[Data excerpts]

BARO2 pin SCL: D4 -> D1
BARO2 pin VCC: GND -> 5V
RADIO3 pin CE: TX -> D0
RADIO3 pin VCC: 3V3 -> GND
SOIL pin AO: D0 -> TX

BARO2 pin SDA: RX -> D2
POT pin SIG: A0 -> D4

[/Data excerpts]
[Data excerpts]

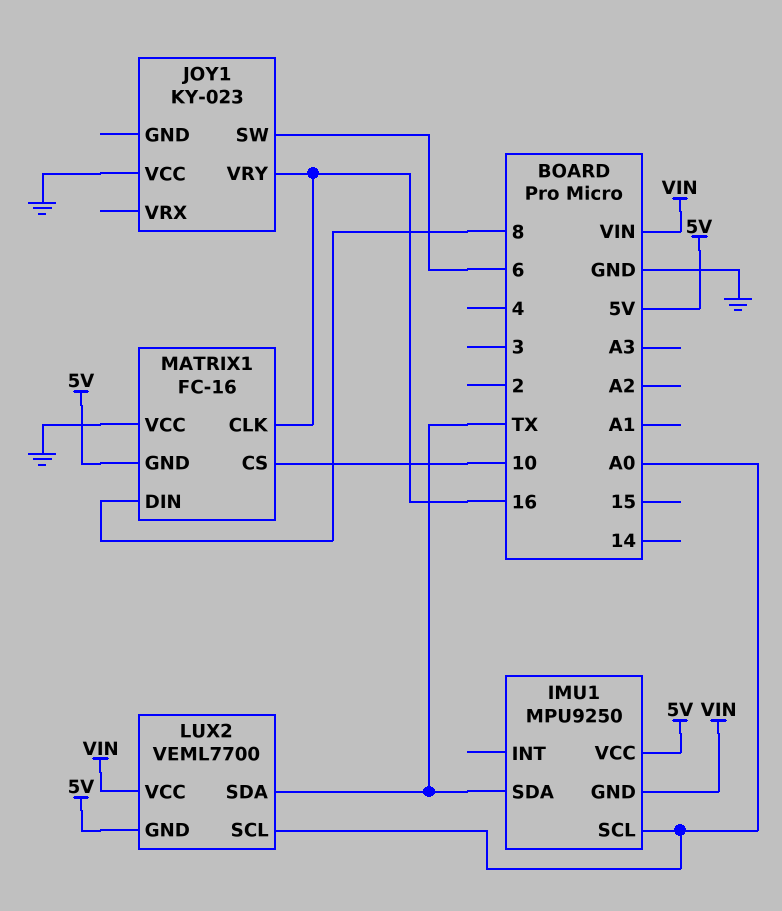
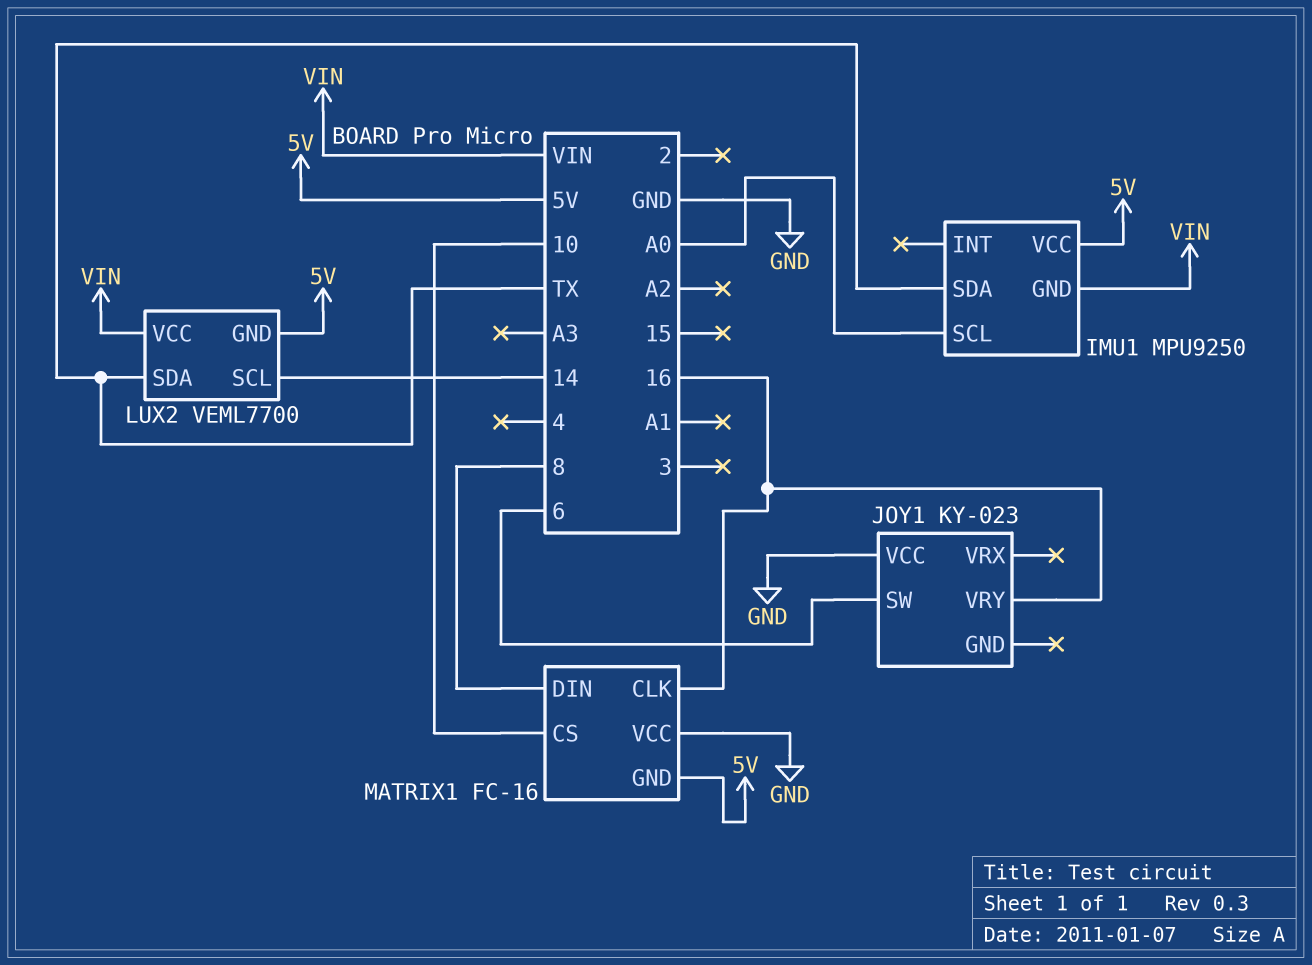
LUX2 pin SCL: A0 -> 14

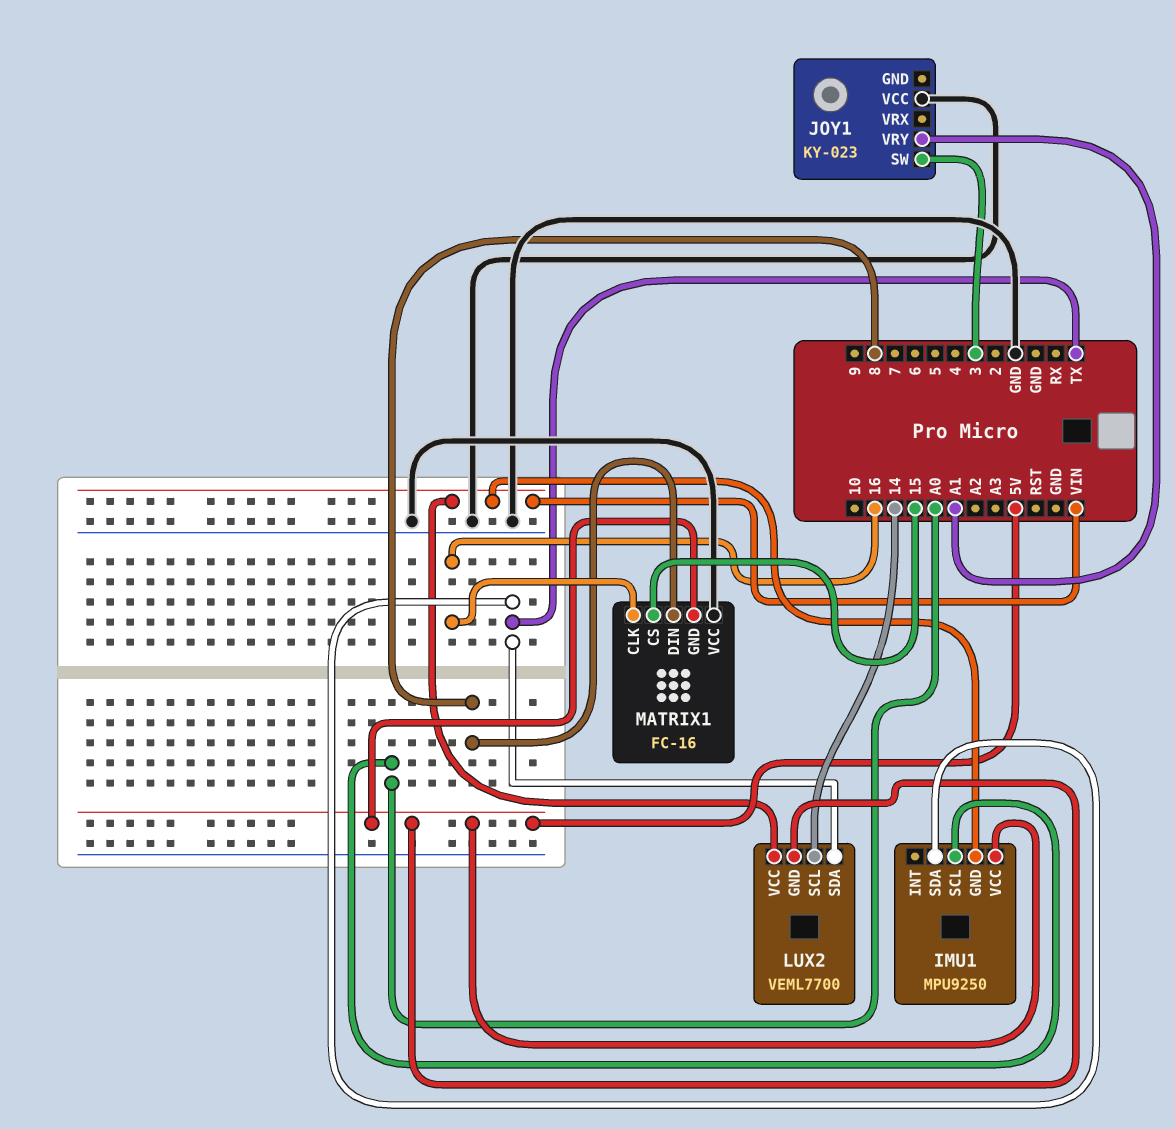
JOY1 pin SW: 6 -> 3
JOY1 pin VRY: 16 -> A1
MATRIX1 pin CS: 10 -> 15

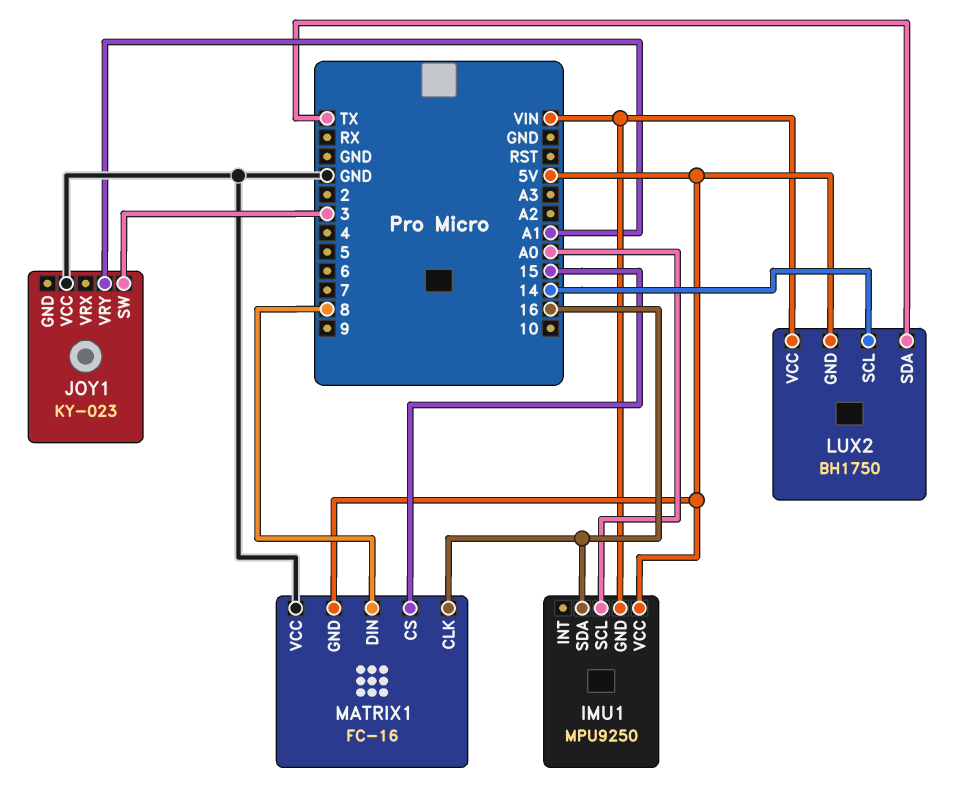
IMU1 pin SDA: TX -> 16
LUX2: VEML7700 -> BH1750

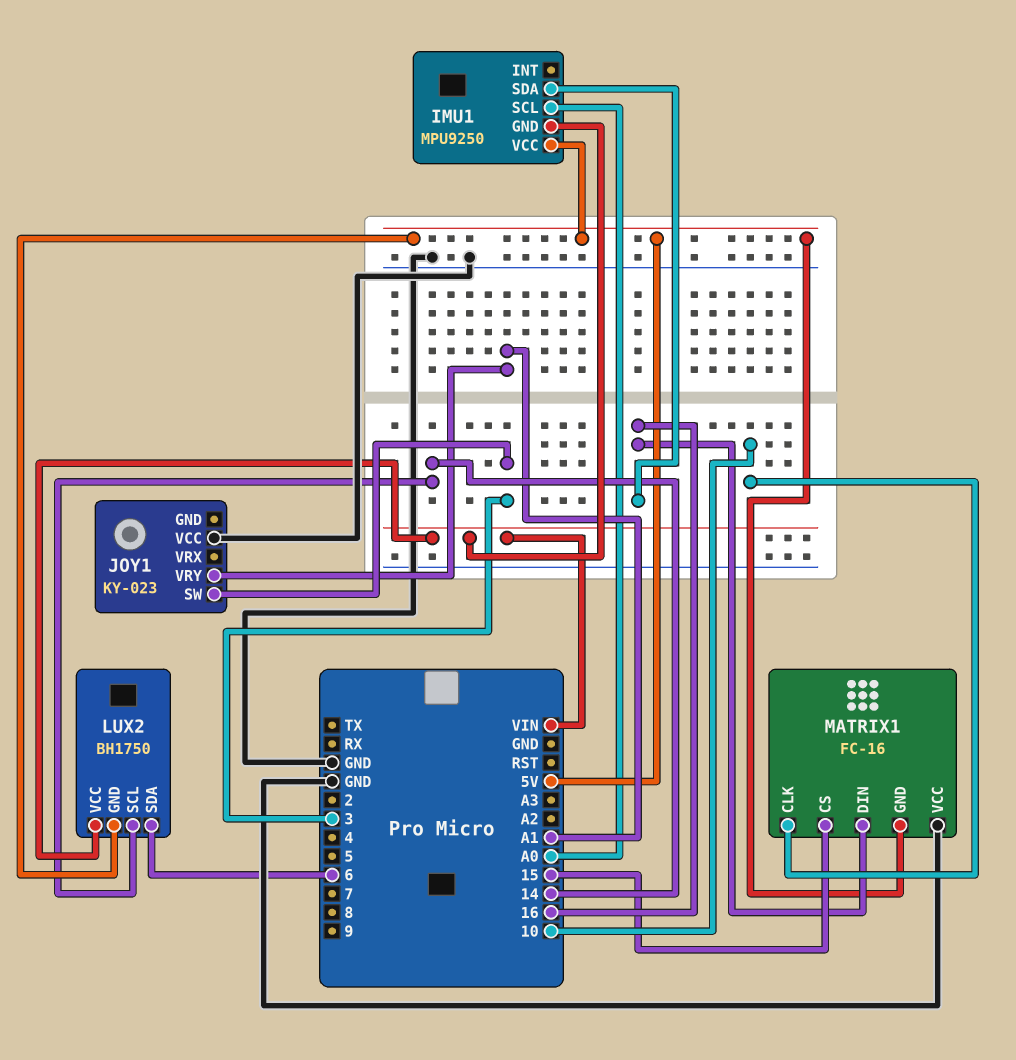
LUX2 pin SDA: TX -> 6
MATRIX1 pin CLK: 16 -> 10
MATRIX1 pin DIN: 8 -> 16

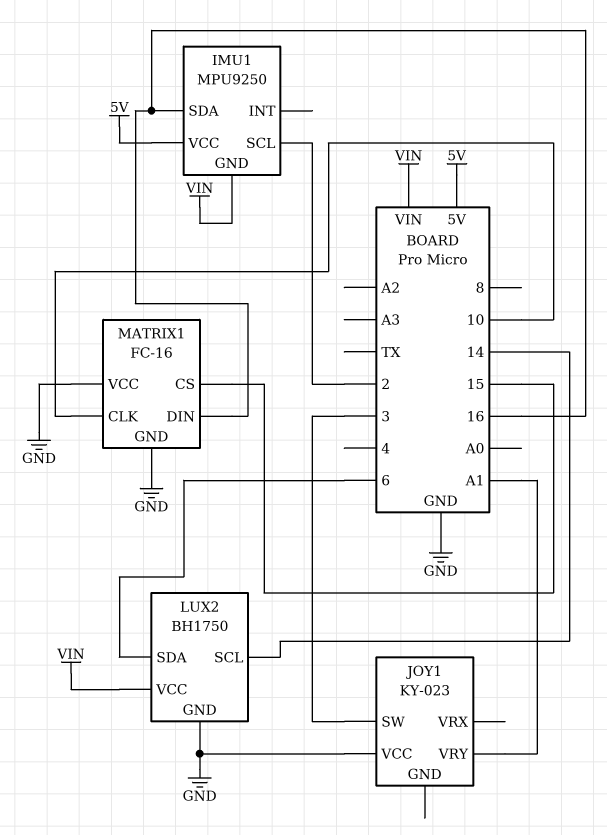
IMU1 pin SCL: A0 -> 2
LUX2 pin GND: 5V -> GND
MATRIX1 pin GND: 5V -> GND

[/Data excerpts]

> **Assigned task**:
Return only the part of the records above that opens with the line containing "BARO2 pin SCL: D4 -> D1" and closes with the line containing "POT pin SIG: A0 -> D4", ends included.

> **Answer for the task**:
BARO2 pin SCL: D4 -> D1
BARO2 pin VCC: GND -> 5V
RADIO3 pin CE: TX -> D0
RADIO3 pin VCC: 3V3 -> GND
SOIL pin AO: D0 -> TX

BARO2 pin SDA: RX -> D2
POT pin SIG: A0 -> D4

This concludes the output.